***** EXERCISE DATA *****

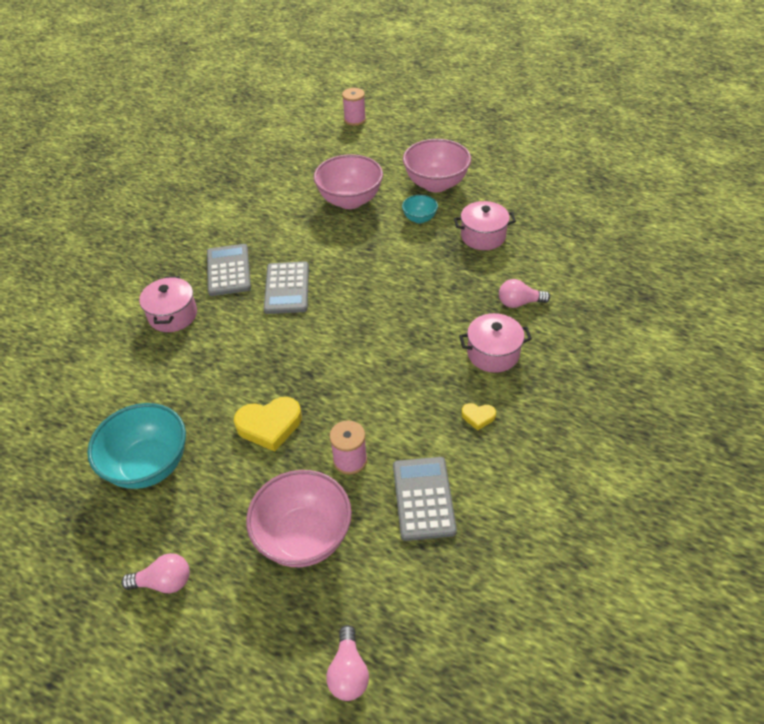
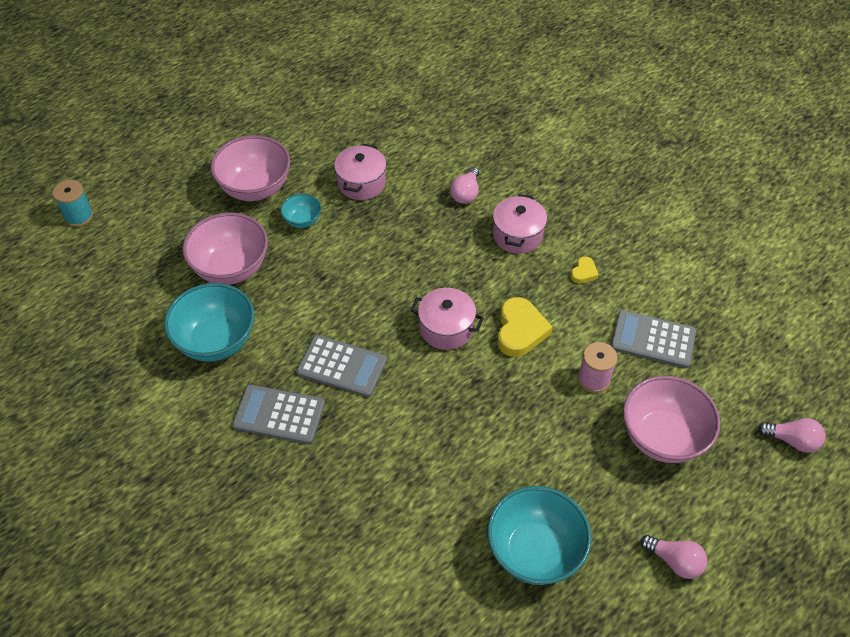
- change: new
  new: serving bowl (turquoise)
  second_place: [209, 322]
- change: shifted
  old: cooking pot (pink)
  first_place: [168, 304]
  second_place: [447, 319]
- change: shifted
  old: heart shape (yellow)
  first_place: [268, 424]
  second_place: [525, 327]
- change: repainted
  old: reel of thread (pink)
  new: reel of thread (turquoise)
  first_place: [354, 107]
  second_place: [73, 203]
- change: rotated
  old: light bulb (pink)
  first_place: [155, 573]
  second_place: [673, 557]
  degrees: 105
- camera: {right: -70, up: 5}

*****

== WHAT TO PRODUCE ==
Write out each entry exactly; any pictures stay out of the copy.

== RESPONSE AREA ==
- change: new
  new: serving bowl (turquoise)
  second_place: [209, 322]
- change: shifted
  old: cooking pot (pink)
  first_place: [168, 304]
  second_place: [447, 319]
- change: shifted
  old: heart shape (yellow)
  first_place: [268, 424]
  second_place: [525, 327]
- change: repainted
  old: reel of thread (pink)
  new: reel of thread (turquoise)
  first_place: [354, 107]
  second_place: [73, 203]
- change: rotated
  old: light bulb (pink)
  first_place: [155, 573]
  second_place: [673, 557]
  degrees: 105
- camera: {right: -70, up: 5}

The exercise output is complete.